▶ **Task to complete**:
Word for word, set down every line of the entries below from the line with "RGB pin B: A1 -> 3" to the line with "RGB2 pin R: D7 -> D4", including both, and no other line.

▶ **Data for review**:
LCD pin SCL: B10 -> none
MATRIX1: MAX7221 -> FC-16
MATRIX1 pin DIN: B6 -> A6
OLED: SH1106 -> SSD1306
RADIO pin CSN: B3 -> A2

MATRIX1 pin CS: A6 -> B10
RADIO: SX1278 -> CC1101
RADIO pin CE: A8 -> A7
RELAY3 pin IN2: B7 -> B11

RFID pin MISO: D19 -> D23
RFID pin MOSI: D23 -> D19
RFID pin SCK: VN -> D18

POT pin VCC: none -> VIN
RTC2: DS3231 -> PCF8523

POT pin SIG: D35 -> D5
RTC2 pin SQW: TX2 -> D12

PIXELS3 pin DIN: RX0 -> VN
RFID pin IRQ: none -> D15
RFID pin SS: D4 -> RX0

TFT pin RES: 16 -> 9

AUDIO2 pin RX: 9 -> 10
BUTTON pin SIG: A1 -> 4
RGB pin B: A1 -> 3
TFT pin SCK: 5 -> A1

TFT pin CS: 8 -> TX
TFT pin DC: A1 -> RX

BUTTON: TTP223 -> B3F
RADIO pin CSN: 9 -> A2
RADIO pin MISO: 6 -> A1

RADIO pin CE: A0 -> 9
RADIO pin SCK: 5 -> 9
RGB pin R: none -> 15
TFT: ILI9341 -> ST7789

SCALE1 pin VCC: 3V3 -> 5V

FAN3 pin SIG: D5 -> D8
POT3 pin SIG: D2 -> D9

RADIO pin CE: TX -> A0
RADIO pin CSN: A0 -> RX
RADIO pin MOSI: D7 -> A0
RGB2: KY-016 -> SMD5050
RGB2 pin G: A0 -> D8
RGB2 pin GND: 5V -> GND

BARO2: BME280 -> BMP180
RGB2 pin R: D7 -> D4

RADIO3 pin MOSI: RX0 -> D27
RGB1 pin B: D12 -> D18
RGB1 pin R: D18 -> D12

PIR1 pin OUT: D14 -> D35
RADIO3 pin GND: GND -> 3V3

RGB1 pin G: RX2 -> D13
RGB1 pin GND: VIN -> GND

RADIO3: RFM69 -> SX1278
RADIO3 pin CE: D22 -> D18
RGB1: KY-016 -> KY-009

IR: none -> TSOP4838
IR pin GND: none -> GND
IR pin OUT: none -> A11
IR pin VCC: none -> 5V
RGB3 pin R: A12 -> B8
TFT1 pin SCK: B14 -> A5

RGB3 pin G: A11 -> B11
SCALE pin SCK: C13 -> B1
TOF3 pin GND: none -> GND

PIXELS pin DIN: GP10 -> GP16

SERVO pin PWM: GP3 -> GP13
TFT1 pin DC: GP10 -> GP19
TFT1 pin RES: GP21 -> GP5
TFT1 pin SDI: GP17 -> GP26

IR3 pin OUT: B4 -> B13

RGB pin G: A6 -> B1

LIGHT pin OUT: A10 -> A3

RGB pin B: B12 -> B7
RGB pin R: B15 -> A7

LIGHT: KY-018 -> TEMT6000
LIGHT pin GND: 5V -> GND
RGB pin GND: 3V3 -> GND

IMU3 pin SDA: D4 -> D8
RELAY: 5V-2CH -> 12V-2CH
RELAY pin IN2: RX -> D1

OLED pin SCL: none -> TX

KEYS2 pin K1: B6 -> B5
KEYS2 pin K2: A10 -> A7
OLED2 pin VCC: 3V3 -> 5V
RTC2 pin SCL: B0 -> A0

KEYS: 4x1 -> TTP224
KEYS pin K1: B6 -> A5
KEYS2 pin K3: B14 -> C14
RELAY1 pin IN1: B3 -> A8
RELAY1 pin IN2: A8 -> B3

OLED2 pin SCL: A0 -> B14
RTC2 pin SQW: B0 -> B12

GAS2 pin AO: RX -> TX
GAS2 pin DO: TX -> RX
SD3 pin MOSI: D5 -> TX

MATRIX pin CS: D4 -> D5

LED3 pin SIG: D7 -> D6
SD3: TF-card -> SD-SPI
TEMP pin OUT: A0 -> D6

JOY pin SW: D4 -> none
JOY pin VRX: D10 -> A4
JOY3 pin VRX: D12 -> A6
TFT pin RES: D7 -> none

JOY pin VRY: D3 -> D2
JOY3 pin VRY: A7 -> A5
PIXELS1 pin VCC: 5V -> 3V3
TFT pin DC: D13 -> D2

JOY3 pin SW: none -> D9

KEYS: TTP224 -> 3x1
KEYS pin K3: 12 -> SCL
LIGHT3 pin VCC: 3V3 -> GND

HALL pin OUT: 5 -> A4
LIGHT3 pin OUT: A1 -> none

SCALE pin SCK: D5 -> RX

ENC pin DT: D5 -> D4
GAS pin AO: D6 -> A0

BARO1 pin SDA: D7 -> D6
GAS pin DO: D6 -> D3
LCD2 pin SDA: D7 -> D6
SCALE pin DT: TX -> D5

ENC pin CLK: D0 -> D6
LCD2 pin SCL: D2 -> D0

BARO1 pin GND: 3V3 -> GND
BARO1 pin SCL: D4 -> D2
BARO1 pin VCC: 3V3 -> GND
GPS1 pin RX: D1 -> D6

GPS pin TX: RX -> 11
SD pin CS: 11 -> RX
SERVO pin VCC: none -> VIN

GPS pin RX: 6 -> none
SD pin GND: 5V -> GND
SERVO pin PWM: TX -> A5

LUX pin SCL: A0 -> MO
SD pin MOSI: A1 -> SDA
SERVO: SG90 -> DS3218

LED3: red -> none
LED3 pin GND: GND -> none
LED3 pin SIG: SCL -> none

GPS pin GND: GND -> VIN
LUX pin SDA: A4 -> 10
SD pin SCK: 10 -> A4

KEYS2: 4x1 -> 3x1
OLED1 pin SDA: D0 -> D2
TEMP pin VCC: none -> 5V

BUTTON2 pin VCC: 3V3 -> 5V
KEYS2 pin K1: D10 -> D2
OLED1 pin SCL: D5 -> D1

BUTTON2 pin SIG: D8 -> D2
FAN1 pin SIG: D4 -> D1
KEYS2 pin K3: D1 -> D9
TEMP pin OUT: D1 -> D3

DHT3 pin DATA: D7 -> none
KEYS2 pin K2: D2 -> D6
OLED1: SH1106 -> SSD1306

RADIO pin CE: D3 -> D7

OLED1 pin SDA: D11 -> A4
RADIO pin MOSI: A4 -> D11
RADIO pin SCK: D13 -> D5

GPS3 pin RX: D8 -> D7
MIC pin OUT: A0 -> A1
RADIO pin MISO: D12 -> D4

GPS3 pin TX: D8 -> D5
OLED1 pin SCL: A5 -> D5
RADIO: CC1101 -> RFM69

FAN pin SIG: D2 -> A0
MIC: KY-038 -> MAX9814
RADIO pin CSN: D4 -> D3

▶ **Answer to the exercise**:
RGB pin B: A1 -> 3
TFT pin SCK: 5 -> A1

TFT pin CS: 8 -> TX
TFT pin DC: A1 -> RX

BUTTON: TTP223 -> B3F
RADIO pin CSN: 9 -> A2
RADIO pin MISO: 6 -> A1

RADIO pin CE: A0 -> 9
RADIO pin SCK: 5 -> 9
RGB pin R: none -> 15
TFT: ILI9341 -> ST7789

SCALE1 pin VCC: 3V3 -> 5V

FAN3 pin SIG: D5 -> D8
POT3 pin SIG: D2 -> D9

RADIO pin CE: TX -> A0
RADIO pin CSN: A0 -> RX
RADIO pin MOSI: D7 -> A0
RGB2: KY-016 -> SMD5050
RGB2 pin G: A0 -> D8
RGB2 pin GND: 5V -> GND

BARO2: BME280 -> BMP180
RGB2 pin R: D7 -> D4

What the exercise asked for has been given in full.